Top of Entries shown

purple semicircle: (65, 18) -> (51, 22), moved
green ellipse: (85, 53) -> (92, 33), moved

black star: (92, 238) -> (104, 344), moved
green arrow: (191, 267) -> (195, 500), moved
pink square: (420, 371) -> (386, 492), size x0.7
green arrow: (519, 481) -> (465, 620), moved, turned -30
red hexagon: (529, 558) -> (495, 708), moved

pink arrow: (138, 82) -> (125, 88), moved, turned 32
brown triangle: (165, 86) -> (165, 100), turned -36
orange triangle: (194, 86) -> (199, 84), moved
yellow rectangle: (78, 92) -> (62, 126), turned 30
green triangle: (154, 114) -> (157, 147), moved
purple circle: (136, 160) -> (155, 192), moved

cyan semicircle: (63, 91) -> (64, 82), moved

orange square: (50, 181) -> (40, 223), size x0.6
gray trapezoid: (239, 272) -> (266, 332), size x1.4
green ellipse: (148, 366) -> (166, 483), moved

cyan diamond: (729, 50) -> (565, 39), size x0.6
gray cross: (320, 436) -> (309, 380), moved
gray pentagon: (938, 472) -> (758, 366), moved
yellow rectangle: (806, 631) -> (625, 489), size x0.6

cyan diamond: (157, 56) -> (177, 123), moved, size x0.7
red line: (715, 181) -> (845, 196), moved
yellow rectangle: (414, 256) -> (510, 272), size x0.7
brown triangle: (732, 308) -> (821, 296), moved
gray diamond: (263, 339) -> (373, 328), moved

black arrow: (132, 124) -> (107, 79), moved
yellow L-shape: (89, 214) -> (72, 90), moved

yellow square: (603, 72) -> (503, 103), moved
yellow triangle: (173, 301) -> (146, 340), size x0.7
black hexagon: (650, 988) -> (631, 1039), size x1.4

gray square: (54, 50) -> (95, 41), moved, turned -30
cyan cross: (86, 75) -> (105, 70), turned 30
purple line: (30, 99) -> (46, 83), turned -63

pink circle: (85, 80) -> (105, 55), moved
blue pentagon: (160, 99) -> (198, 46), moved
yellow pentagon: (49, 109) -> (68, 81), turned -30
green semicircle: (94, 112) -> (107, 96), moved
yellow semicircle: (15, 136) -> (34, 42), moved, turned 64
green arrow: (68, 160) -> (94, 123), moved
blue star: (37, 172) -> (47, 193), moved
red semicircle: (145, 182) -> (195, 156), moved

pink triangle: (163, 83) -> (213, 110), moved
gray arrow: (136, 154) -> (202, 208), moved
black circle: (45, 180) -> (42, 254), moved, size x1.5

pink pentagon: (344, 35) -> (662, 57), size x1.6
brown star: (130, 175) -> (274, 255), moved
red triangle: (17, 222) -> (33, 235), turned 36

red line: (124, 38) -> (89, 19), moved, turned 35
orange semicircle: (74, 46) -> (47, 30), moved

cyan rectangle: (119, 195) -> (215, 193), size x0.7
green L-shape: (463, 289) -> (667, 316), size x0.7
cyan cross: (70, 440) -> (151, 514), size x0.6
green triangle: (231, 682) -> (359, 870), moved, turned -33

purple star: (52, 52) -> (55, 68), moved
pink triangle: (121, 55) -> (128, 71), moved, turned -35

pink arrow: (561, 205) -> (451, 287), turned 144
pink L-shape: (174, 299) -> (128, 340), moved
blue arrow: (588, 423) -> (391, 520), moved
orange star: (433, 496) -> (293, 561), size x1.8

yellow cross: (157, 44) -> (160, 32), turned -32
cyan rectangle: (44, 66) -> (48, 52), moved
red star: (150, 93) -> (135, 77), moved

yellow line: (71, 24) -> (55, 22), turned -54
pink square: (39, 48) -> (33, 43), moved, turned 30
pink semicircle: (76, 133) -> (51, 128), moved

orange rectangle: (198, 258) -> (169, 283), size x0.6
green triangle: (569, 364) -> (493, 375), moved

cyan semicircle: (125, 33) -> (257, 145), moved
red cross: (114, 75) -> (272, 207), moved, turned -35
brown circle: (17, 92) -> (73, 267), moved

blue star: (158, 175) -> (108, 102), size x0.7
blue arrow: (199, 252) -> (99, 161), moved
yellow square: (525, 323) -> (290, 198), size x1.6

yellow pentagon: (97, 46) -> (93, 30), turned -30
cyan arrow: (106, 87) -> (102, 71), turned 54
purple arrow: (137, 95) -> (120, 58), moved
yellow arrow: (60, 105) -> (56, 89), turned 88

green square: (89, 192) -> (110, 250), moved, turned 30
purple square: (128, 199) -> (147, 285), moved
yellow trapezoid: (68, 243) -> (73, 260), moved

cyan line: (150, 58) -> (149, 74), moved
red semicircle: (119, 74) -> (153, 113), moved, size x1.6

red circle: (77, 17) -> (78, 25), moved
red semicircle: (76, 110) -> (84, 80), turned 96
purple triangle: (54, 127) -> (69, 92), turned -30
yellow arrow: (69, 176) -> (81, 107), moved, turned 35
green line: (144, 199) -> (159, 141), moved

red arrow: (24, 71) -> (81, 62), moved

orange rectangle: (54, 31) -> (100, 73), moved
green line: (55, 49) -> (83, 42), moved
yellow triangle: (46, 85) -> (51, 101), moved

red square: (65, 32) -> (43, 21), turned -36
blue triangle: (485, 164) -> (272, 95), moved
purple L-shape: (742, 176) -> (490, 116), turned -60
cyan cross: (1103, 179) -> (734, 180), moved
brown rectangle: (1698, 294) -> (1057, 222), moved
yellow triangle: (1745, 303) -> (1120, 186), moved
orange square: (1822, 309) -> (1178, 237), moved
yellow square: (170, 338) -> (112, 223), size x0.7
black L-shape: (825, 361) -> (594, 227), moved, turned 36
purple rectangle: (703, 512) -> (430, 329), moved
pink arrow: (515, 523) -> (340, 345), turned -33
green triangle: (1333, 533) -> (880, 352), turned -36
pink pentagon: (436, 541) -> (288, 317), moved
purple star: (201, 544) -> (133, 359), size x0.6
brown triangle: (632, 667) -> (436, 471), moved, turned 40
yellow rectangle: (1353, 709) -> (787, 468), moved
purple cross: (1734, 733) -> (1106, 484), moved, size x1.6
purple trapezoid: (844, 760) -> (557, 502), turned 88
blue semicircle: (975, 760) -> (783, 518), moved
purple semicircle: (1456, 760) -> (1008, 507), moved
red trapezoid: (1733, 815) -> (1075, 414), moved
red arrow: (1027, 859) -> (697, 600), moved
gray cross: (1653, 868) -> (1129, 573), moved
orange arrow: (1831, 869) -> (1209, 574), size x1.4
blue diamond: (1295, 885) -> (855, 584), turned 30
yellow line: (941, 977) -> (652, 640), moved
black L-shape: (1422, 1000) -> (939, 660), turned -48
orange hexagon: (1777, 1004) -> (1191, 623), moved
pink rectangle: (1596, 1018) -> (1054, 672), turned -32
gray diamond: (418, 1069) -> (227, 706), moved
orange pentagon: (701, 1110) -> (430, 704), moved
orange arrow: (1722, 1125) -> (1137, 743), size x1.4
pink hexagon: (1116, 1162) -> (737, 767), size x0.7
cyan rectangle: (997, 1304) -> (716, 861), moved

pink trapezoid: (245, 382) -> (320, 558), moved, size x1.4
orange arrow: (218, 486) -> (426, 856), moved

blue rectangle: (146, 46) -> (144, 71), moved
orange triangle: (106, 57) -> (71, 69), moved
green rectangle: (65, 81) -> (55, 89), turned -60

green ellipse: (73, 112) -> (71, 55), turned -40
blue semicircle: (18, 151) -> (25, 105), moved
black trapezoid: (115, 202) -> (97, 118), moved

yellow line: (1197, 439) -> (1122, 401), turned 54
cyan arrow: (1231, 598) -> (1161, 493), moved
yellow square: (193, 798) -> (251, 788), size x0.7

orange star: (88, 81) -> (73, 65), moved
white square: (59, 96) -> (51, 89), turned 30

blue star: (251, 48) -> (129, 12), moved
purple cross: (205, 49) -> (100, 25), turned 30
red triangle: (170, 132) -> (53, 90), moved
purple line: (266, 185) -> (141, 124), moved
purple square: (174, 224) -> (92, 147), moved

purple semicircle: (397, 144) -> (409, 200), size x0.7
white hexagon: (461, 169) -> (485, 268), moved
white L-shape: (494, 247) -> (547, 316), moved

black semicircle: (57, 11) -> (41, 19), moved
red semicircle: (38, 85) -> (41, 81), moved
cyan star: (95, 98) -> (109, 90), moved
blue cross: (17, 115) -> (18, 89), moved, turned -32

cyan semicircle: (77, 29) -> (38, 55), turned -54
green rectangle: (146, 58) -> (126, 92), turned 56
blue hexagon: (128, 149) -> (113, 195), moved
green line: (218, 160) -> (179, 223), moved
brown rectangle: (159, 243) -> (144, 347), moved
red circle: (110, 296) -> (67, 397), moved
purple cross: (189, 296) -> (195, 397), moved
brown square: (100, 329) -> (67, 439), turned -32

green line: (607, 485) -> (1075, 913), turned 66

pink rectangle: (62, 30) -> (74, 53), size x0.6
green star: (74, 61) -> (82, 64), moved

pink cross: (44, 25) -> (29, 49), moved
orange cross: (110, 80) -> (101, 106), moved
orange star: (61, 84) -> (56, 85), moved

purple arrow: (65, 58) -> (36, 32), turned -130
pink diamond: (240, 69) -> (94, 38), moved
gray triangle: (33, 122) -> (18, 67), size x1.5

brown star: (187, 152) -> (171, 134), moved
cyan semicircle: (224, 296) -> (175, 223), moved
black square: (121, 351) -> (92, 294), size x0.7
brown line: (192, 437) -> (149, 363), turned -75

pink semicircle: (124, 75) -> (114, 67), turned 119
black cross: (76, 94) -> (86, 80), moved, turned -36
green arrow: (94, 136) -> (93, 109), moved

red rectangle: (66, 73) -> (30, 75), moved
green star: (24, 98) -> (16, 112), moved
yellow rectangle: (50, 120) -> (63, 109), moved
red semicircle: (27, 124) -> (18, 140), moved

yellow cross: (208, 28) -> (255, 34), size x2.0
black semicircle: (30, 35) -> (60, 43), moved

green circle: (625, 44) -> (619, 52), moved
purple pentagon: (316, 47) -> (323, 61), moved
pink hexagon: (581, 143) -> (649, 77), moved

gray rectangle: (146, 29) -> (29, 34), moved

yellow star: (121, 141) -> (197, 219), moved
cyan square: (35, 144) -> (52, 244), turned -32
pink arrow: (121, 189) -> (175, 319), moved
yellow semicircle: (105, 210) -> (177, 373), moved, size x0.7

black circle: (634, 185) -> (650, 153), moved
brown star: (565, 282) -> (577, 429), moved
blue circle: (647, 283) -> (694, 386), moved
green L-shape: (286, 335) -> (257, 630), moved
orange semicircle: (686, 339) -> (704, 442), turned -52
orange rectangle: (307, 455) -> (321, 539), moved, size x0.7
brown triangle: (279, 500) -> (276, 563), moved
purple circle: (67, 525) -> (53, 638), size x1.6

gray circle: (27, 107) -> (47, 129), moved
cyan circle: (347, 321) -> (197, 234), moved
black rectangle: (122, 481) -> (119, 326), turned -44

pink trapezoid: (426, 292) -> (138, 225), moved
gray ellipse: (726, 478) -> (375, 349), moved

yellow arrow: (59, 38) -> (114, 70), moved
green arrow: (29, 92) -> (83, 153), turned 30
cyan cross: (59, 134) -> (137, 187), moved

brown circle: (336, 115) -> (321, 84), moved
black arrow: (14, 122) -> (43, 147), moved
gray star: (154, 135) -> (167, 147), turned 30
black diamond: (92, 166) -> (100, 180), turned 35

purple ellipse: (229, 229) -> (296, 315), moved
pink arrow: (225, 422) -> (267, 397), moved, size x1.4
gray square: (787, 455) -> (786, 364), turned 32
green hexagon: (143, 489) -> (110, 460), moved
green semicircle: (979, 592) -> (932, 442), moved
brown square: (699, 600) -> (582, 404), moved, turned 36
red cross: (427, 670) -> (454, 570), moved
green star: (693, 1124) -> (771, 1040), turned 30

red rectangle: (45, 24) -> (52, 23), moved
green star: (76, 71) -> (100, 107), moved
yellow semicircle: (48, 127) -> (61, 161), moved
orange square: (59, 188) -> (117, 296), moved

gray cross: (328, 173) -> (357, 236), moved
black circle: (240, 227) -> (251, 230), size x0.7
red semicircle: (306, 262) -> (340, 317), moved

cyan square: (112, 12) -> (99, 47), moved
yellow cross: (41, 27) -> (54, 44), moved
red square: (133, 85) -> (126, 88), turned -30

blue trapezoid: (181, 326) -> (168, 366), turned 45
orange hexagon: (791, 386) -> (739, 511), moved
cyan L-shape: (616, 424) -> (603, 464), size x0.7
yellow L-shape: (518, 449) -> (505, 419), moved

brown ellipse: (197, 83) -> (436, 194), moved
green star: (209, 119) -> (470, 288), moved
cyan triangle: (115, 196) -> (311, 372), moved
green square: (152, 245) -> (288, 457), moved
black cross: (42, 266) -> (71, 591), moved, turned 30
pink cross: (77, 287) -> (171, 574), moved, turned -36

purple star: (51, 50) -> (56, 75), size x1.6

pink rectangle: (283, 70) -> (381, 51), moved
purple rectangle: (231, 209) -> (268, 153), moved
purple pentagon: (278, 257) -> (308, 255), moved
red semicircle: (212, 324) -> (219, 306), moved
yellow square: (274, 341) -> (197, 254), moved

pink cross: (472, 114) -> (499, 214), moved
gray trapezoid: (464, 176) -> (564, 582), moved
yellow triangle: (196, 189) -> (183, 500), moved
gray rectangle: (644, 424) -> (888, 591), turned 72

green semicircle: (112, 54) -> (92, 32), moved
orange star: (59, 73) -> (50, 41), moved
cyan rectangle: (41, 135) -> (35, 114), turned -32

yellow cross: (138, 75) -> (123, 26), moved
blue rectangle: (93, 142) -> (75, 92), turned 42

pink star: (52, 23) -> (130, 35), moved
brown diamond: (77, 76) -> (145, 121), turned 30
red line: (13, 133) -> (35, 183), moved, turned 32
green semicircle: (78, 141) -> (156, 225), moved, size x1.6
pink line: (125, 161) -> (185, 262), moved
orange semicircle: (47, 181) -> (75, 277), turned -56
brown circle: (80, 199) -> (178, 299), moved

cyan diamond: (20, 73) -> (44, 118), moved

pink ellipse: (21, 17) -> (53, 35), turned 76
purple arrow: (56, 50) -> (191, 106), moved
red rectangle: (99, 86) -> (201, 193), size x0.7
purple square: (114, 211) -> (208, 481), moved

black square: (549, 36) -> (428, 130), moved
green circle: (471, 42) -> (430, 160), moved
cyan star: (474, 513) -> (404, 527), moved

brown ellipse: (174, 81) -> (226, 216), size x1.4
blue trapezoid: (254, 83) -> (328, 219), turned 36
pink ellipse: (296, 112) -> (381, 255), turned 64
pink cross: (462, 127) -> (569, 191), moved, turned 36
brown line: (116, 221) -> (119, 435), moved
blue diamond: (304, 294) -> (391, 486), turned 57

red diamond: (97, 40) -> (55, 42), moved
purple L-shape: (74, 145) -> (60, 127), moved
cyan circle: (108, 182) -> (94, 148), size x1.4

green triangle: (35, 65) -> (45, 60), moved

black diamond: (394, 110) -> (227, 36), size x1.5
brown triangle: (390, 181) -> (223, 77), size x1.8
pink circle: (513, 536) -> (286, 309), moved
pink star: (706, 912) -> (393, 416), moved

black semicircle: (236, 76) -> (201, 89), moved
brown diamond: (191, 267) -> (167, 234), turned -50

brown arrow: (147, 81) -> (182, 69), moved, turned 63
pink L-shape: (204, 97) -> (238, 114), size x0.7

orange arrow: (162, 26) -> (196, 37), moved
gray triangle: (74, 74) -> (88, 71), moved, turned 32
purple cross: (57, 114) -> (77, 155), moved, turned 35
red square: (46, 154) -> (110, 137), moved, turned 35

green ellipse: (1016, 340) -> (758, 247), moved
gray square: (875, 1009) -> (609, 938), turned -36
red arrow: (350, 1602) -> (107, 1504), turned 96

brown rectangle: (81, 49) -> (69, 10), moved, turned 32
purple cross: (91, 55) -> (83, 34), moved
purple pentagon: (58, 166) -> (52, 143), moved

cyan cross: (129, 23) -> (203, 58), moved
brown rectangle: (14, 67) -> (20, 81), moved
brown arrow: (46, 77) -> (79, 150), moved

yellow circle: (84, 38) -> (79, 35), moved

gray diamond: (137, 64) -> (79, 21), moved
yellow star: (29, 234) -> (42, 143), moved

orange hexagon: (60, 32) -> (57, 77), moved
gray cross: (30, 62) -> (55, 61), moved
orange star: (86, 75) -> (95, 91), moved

Bottom of Entries shown

Task item
A single figure is all that is needed: the number of lines above that contain the string "ellipse".

The answer
10